Edit tracking data
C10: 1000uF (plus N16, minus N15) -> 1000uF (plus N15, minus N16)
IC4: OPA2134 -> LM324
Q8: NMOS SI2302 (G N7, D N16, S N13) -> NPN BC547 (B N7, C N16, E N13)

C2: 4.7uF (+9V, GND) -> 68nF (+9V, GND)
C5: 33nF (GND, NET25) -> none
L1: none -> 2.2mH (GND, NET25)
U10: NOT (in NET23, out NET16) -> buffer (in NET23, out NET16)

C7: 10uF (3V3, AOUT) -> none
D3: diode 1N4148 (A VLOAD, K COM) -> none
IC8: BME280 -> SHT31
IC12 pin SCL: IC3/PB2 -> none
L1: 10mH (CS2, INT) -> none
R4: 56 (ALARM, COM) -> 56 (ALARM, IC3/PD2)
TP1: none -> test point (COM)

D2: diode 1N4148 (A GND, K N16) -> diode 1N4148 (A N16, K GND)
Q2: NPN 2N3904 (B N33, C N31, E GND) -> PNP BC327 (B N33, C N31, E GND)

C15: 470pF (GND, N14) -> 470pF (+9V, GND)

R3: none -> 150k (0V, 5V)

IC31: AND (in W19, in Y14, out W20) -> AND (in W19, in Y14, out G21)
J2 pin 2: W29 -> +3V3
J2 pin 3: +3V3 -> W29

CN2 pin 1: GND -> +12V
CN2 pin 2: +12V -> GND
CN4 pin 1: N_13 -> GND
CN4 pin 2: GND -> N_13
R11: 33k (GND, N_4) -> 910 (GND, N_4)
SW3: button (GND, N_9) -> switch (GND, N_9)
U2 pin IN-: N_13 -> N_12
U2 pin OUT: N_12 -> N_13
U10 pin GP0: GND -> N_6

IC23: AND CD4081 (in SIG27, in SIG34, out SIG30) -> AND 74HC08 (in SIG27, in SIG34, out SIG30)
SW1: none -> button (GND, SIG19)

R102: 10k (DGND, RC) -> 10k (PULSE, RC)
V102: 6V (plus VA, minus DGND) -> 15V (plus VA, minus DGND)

[What you should do] Find the word "none" in the records, and report each line that has it.

[Output for this exercise]
C5: 33nF (GND, NET25) -> none
L1: none -> 2.2mH (GND, NET25)
C7: 10uF (3V3, AOUT) -> none
D3: diode 1N4148 (A VLOAD, K COM) -> none
IC12 pin SCL: IC3/PB2 -> none
L1: 10mH (CS2, INT) -> none
TP1: none -> test point (COM)
R3: none -> 150k (0V, 5V)
SW1: none -> button (GND, SIG19)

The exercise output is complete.